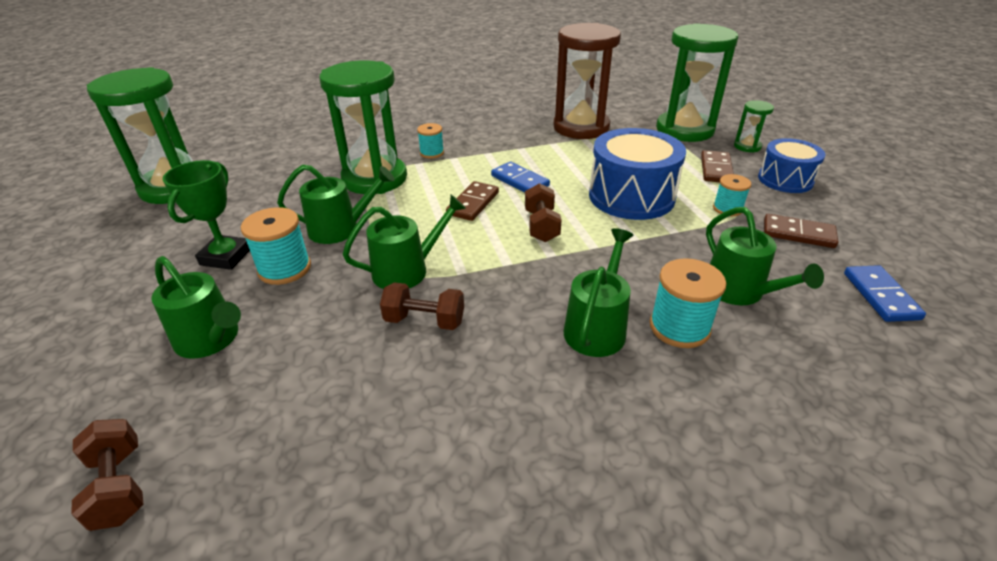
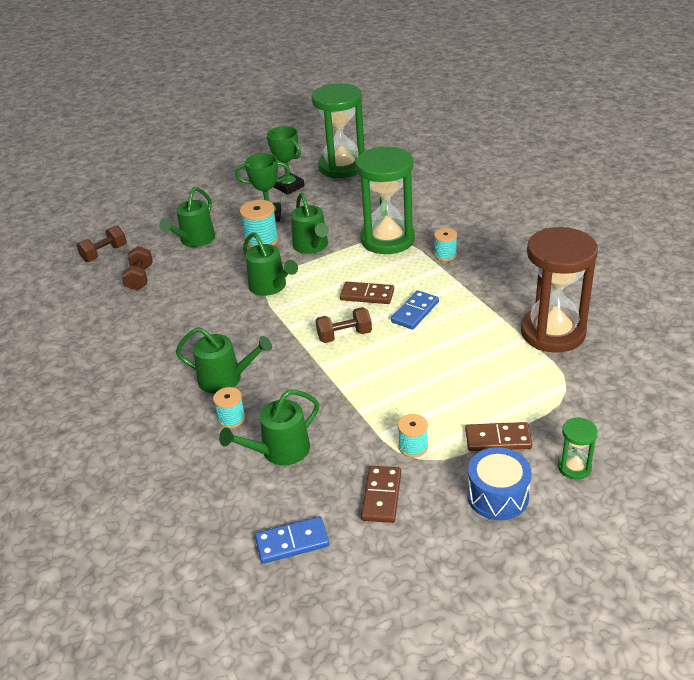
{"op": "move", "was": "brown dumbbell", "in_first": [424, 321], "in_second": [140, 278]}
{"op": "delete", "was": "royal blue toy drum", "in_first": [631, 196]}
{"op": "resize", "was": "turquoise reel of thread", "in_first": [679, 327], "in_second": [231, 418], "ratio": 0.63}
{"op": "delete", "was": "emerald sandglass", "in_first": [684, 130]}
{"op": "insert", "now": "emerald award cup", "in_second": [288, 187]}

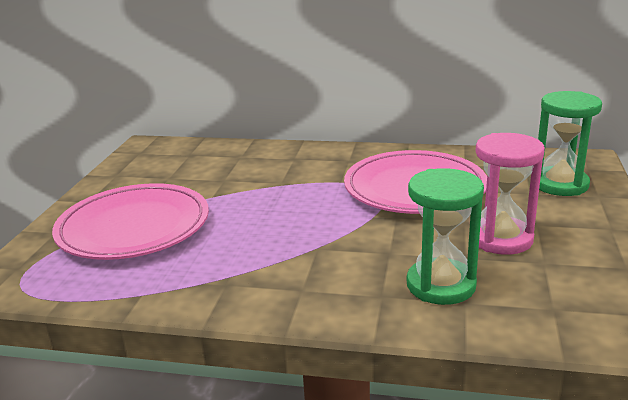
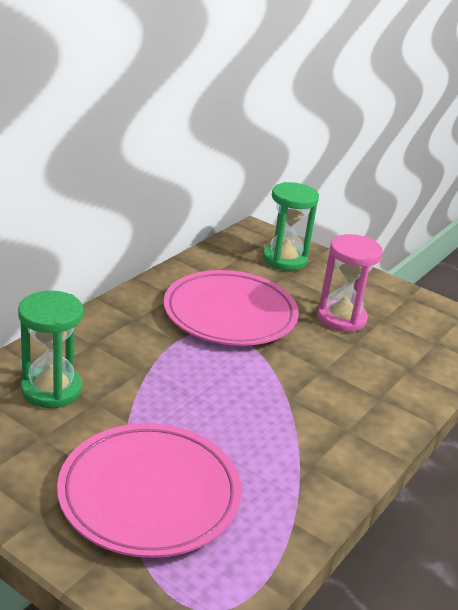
{"op": "move", "was": "emerald sandglass", "in_first": [441, 285], "in_second": [51, 389]}

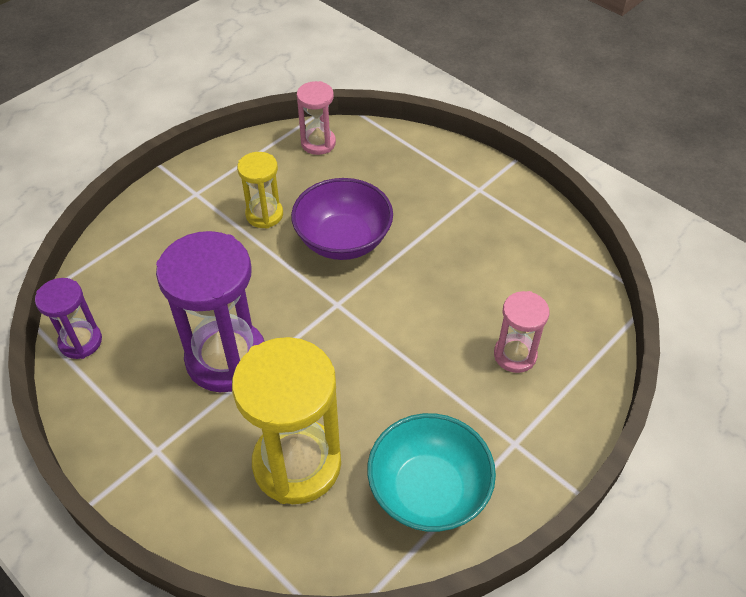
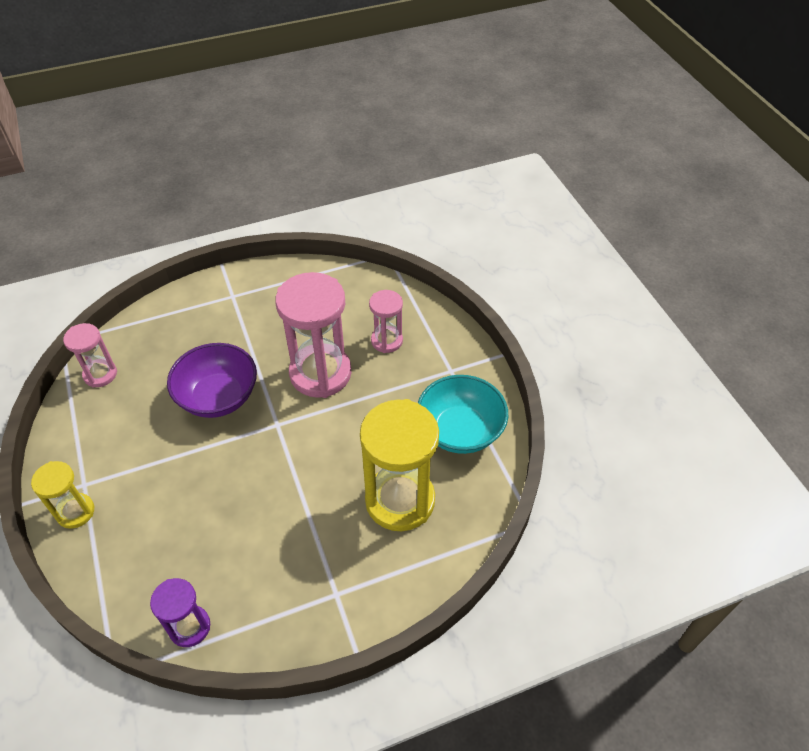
{"op": "delete", "was": "purple sandglass", "in_first": [226, 358]}
{"op": "move", "was": "bright yellow sandglass", "in_first": [264, 214], "in_second": [75, 512]}
{"op": "insert", "now": "rosy sandglass", "in_second": [320, 373]}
^^^^
= WORK ITEM =
Go through the material above and report each line containing "sandglass".

= TASK RESPONSE =
{"op": "delete", "was": "emerald sandglass", "in_first": [684, 130]}
{"op": "move", "was": "emerald sandglass", "in_first": [441, 285], "in_second": [51, 389]}
{"op": "delete", "was": "purple sandglass", "in_first": [226, 358]}
{"op": "move", "was": "bright yellow sandglass", "in_first": [264, 214], "in_second": [75, 512]}
{"op": "insert", "now": "rosy sandglass", "in_second": [320, 373]}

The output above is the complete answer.